▸ **What you will do**
A single number is required: how many lines in the data below contain "cyan".

▸ **Dataset**
· · · · ·

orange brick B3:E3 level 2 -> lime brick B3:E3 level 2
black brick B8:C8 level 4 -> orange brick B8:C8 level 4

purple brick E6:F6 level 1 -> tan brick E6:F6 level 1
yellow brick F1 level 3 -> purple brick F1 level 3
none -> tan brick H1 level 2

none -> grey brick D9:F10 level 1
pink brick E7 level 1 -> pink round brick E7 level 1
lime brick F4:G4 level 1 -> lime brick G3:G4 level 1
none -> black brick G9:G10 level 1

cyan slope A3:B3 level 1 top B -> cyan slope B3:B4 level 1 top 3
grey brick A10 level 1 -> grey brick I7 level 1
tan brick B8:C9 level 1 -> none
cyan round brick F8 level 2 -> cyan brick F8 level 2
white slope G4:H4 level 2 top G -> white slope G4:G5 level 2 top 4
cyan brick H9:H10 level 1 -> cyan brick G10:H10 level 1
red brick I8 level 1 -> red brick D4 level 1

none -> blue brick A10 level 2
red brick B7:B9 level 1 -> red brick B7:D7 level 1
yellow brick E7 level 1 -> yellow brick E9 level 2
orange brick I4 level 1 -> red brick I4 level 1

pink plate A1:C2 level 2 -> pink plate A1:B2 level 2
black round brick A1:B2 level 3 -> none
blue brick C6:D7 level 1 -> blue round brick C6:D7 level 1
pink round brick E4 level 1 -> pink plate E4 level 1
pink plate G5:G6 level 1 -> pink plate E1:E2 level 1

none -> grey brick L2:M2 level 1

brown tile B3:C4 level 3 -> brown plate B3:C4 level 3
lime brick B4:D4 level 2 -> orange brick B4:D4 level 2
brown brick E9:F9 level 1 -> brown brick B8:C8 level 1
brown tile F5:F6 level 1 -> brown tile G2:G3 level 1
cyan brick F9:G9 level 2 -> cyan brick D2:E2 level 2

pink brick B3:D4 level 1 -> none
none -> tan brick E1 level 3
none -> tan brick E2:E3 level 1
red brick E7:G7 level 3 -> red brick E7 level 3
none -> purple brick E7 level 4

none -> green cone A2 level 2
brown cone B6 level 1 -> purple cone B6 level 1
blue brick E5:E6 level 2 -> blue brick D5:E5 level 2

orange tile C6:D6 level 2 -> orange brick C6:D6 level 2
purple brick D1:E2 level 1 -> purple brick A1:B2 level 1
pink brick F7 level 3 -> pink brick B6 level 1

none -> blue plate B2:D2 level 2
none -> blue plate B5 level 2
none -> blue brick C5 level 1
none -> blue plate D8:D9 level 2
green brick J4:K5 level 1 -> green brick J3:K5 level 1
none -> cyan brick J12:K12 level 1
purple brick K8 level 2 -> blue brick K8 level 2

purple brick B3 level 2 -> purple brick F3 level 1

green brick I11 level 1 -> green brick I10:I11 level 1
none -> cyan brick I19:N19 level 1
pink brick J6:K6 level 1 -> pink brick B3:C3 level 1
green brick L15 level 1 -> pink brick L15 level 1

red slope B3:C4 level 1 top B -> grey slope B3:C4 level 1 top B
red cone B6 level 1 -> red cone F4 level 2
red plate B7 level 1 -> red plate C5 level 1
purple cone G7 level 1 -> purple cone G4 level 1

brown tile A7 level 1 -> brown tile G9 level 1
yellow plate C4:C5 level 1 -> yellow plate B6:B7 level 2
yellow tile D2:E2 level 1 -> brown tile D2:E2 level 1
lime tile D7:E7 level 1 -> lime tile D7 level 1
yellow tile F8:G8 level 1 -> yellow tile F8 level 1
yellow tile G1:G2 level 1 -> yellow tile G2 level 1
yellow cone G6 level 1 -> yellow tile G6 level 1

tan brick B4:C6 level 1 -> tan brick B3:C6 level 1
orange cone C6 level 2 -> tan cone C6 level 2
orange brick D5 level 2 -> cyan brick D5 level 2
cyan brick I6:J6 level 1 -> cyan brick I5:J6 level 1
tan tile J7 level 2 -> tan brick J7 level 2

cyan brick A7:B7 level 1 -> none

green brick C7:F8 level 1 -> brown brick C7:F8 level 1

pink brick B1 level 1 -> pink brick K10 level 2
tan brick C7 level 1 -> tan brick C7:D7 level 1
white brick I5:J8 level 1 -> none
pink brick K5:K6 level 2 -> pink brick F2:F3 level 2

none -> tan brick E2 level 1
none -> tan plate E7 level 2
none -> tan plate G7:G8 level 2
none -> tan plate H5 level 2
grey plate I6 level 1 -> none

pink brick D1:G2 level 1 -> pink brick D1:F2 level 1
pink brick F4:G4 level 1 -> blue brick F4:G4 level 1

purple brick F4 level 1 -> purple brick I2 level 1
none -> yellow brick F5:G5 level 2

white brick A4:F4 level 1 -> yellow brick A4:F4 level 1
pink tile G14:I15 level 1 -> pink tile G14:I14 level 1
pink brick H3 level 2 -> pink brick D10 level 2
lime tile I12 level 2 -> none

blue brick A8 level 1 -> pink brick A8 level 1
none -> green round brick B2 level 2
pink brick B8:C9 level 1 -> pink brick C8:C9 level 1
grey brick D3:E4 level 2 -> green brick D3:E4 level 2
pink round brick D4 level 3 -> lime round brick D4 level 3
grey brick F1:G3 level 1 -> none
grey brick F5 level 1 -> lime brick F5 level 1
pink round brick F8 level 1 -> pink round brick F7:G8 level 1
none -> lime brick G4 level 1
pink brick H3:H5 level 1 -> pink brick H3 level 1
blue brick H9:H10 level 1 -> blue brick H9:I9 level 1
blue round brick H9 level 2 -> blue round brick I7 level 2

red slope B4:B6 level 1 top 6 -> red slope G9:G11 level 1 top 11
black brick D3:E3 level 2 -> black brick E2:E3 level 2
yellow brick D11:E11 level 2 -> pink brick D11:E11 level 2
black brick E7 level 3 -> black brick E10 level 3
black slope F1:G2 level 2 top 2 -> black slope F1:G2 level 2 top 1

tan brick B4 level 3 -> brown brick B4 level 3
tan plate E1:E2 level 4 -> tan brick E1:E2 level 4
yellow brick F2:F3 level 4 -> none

· · · · ·

▸ **The answer**
9